[Record excerpts]

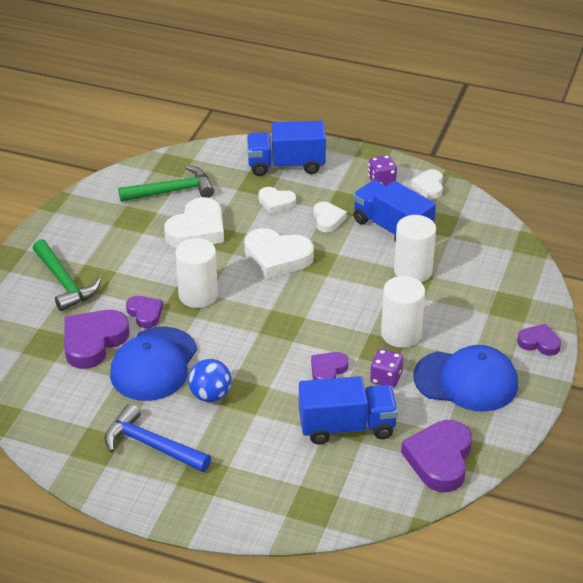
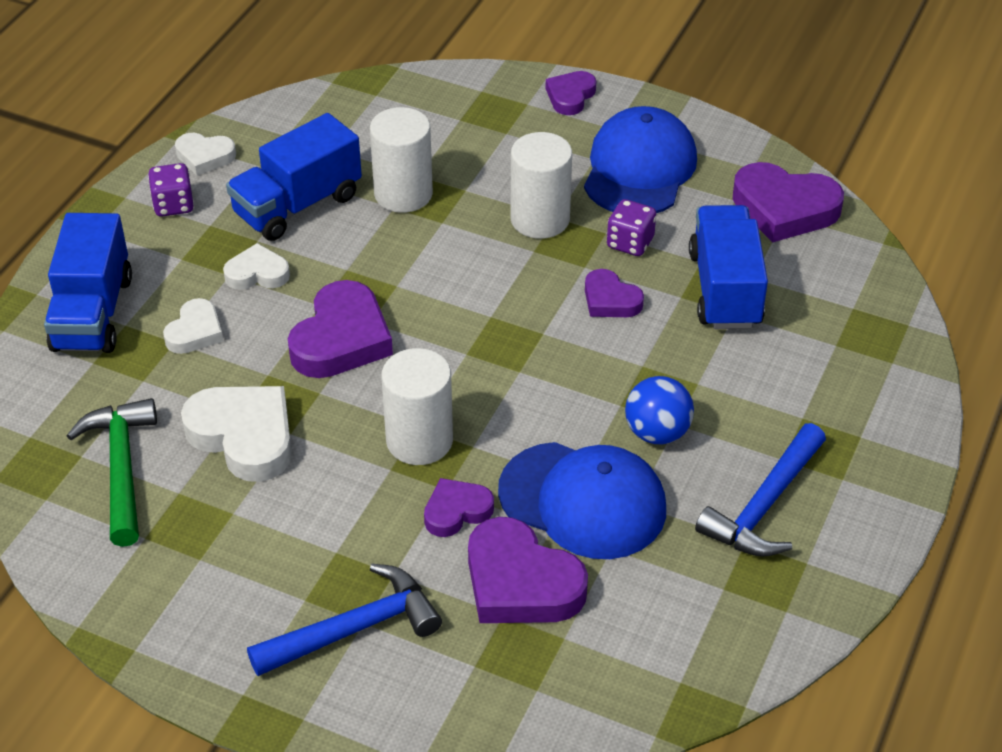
camera: 85 degrees left, 5 degrees up
green hammer [33,239,101,311] -> blue hammer [247,564,442,676]
white heart [244,228,314,279] -> purple heart [288,280,393,378]

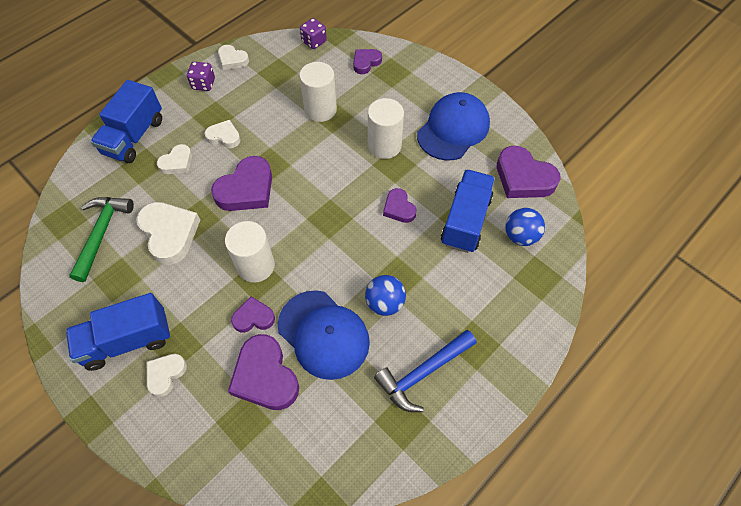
camera: 20 degrees right, 15 degrees up
blue truck [226,113,362,241] -> blue truck moved to [66,293,170,371]
blue hammer [247,564,442,676] -> white heart [147,354,187,397]
purple heart [546,71,596,115] -> purple heart moved to [353,49,382,74]
purple dice [607,199,656,256] -> purple dice moved to [300,18,327,49]
none -> blue ball [505,208,545,246]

[/Record excerpts]

Work item
Give back the lines of the listing from the one with "blue hammer [247,564,442,676] ->" through the end, both included, exactly as written and with nothing added.

Response
blue hammer [247,564,442,676] -> white heart [147,354,187,397]
purple heart [546,71,596,115] -> purple heart moved to [353,49,382,74]
purple dice [607,199,656,256] -> purple dice moved to [300,18,327,49]
none -> blue ball [505,208,545,246]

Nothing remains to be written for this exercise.